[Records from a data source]
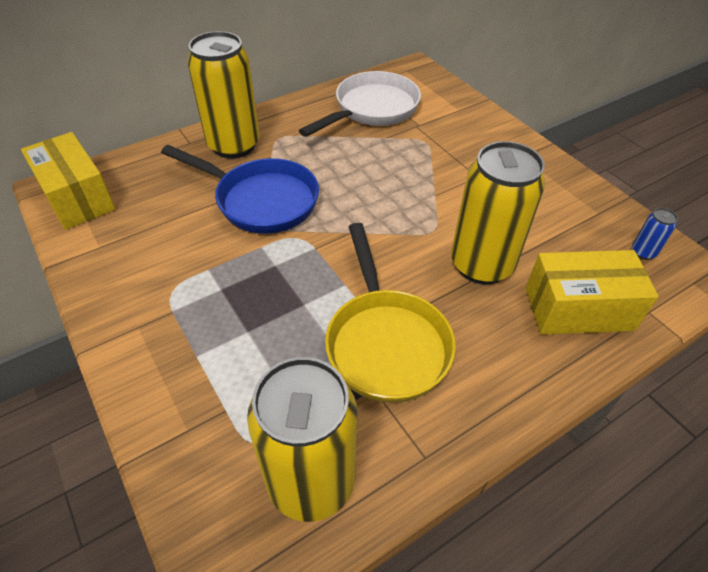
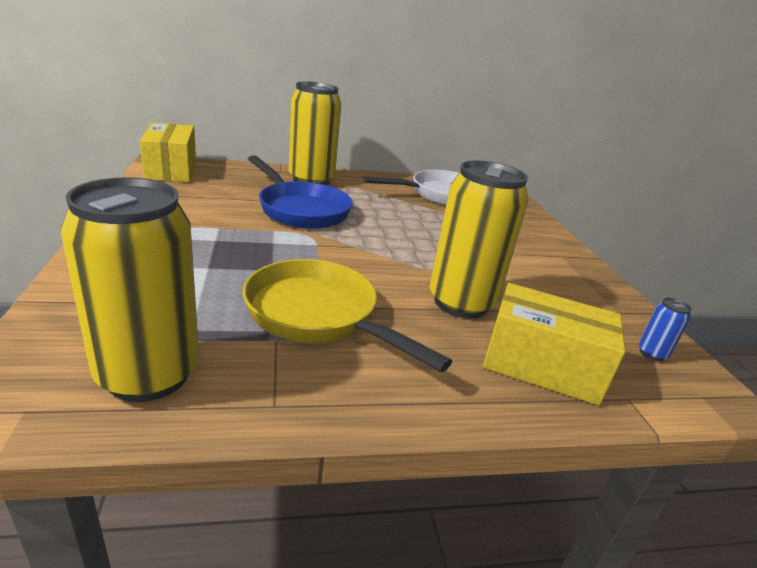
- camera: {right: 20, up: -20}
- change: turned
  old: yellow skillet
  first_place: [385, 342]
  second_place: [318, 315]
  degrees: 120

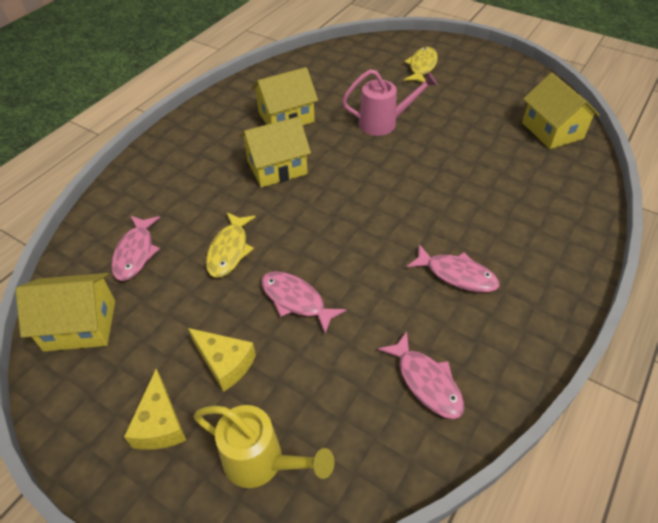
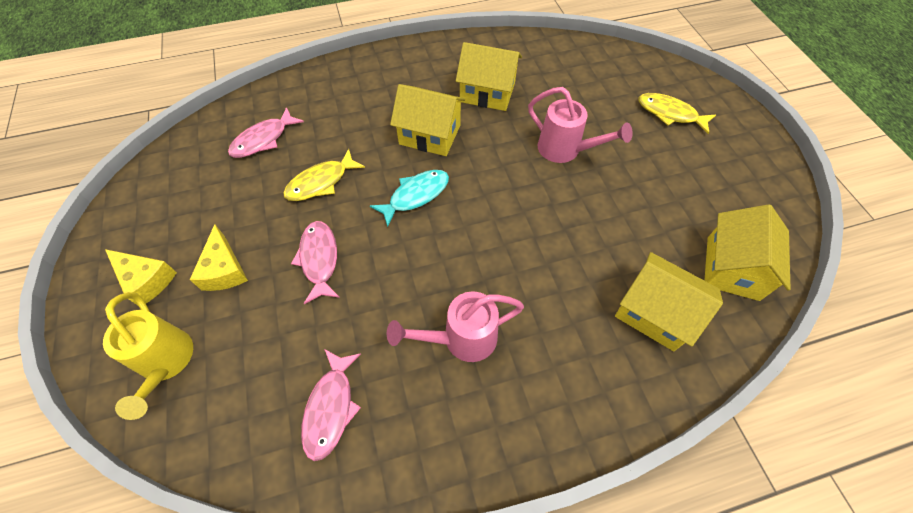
- camera: {right: 40, up: 10}
- change: added
  new: teal fish
  second_place: [415, 195]
- change: moved
  old: yellow house
  first_place: [80, 325]
  second_place: [655, 312]
- change: replaced
  old: pink fish
  new: pink sprinkling can
  first_place: [457, 275]
  second_place: [461, 339]
- change: turned
  old: yellow cheese wedge
  first_place: [160, 423]
  second_place: [146, 280]
  degrees: -90
- change: turned
  old: yellow fish
  first_place: [422, 67]
  second_place: [670, 114]
  degrees: -120

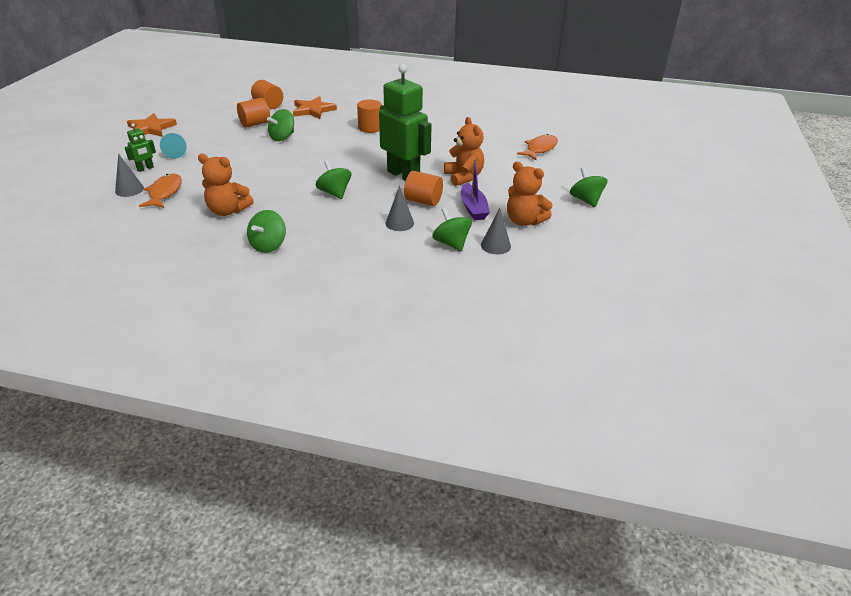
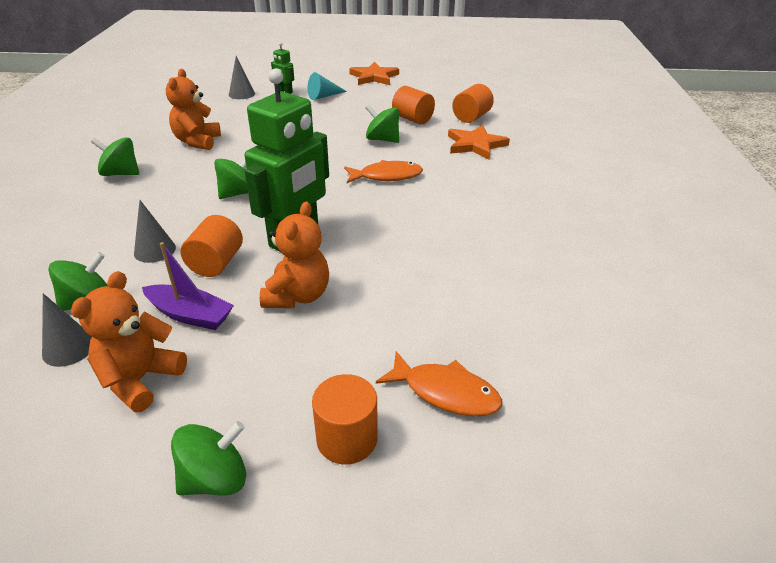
- camera: {right: 80, up: 0}
- change: moved
  old: orange fish
  first_place: [164, 193]
  second_place: [387, 176]
- change: moved
  old: orange cylinder shape
  first_place: [370, 128]
  second_place: [347, 439]
- change: turned
  old: orange teddy
  first_place: [464, 177]
  second_place: [298, 296]
  degrees: -45
- change: turned
  old: violet boat
  first_place: [473, 208]
  second_place: [190, 315]
  degrees: -135

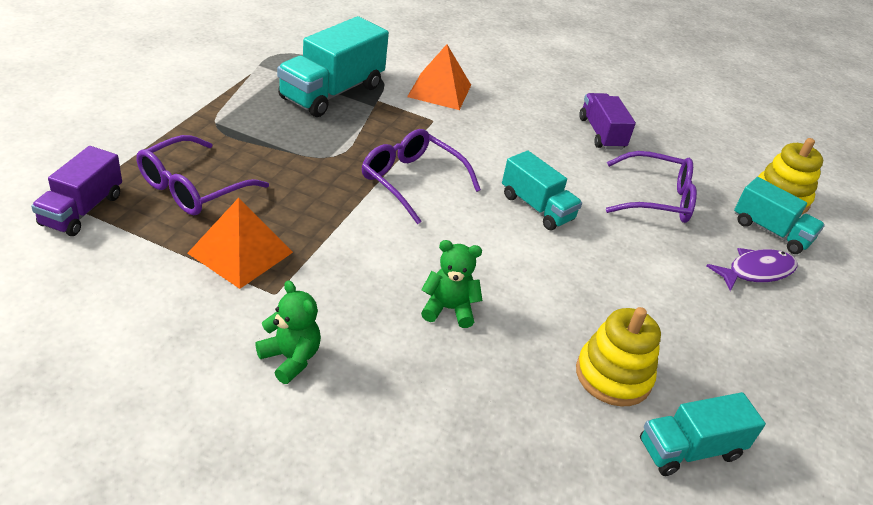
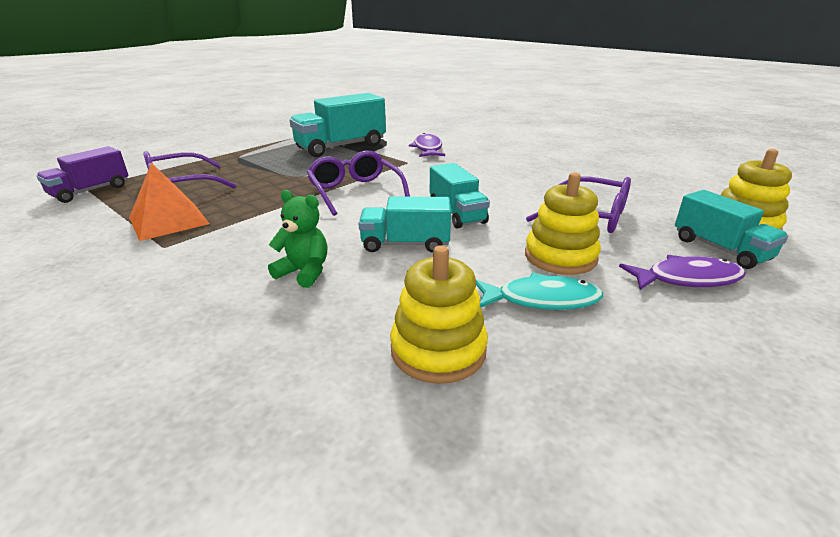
- camera: {right: 25, up: -10}
- change: removed
  old: emerald teddy
  first_place: [290, 358]
- change: removed
  old: violet lorry
  first_place: [601, 134]
- change: added
  new: teal fish
  second_place: [542, 300]
- change: added
  new: yellow stacking rings
  second_place: [560, 257]
- change: moved
  old: teal lorry
  first_place: [689, 449]
  second_place: [405, 244]
- change: replaced
  old: orange pyramid
  new: violet fish
  first_place: [439, 90]
  second_place: [428, 148]

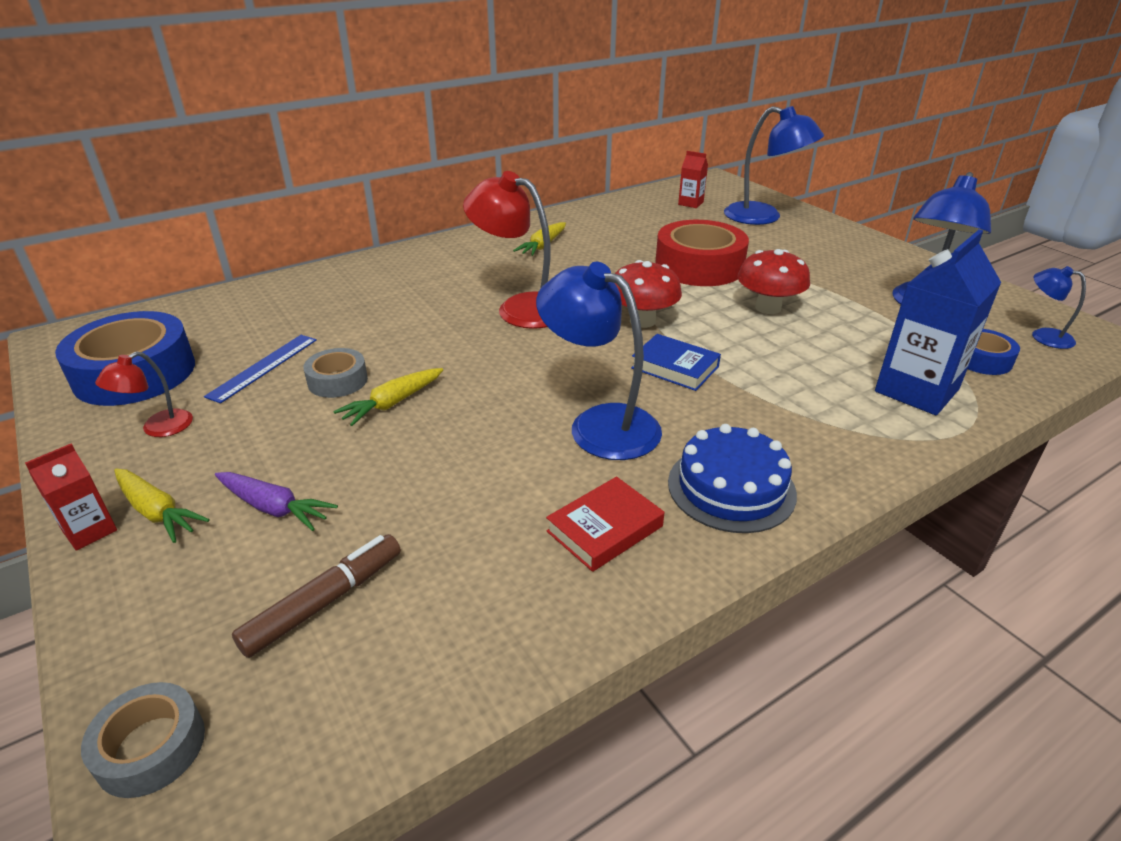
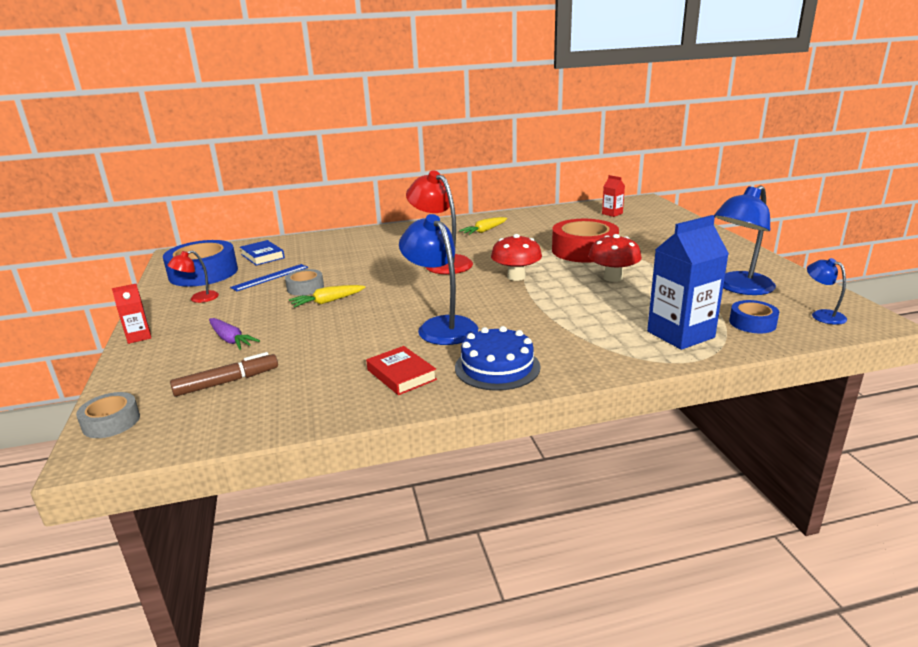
- camera: {right: 20, up: -10}
- change: removed
  old: yellow carrot
  first_place: [157, 512]
- change: removed
  old: blue desk lamp
  first_place: [763, 217]
- change: moved
  old: blue hardback
  first_place: [675, 367]
  second_place: [262, 256]
- change: turned
  old: red hardback
  first_place: [605, 529]
  second_place: [401, 375]
  degrees: 75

### EXERCISE INSTRUCTIONS
Write the data out again word for word; leave the pictures behind.

### SOLUTION FOR THIS EXERCISE
- camera: {right: 20, up: -20}
- change: turned
  old: yellow skillet
  first_place: [385, 342]
  second_place: [318, 315]
  degrees: 120

- camera: {right: 40, up: 10}
- change: added
  new: teal fish
  second_place: [415, 195]
- change: moved
  old: yellow house
  first_place: [80, 325]
  second_place: [655, 312]
- change: replaced
  old: pink fish
  new: pink sprinkling can
  first_place: [457, 275]
  second_place: [461, 339]
- change: turned
  old: yellow cheese wedge
  first_place: [160, 423]
  second_place: [146, 280]
  degrees: -90
- change: turned
  old: yellow fish
  first_place: [422, 67]
  second_place: [670, 114]
  degrees: -120

- camera: {right: 80, up: 0}
- change: moved
  old: orange fish
  first_place: [164, 193]
  second_place: [387, 176]
- change: moved
  old: orange cylinder shape
  first_place: [370, 128]
  second_place: [347, 439]
- change: turned
  old: orange teddy
  first_place: [464, 177]
  second_place: [298, 296]
  degrees: -45
- change: turned
  old: violet boat
  first_place: [473, 208]
  second_place: [190, 315]
  degrees: -135

- camera: {right: 25, up: -10}
- change: removed
  old: emerald teddy
  first_place: [290, 358]
- change: removed
  old: violet lorry
  first_place: [601, 134]
- change: added
  new: teal fish
  second_place: [542, 300]
- change: added
  new: yellow stacking rings
  second_place: [560, 257]
- change: moved
  old: teal lorry
  first_place: [689, 449]
  second_place: [405, 244]
- change: replaced
  old: orange pyramid
  new: violet fish
  first_place: [439, 90]
  second_place: [428, 148]

- camera: {right: 20, up: -10}
- change: removed
  old: yellow carrot
  first_place: [157, 512]
- change: removed
  old: blue desk lamp
  first_place: [763, 217]
- change: moved
  old: blue hardback
  first_place: [675, 367]
  second_place: [262, 256]
- change: turned
  old: red hardback
  first_place: [605, 529]
  second_place: [401, 375]
  degrees: 75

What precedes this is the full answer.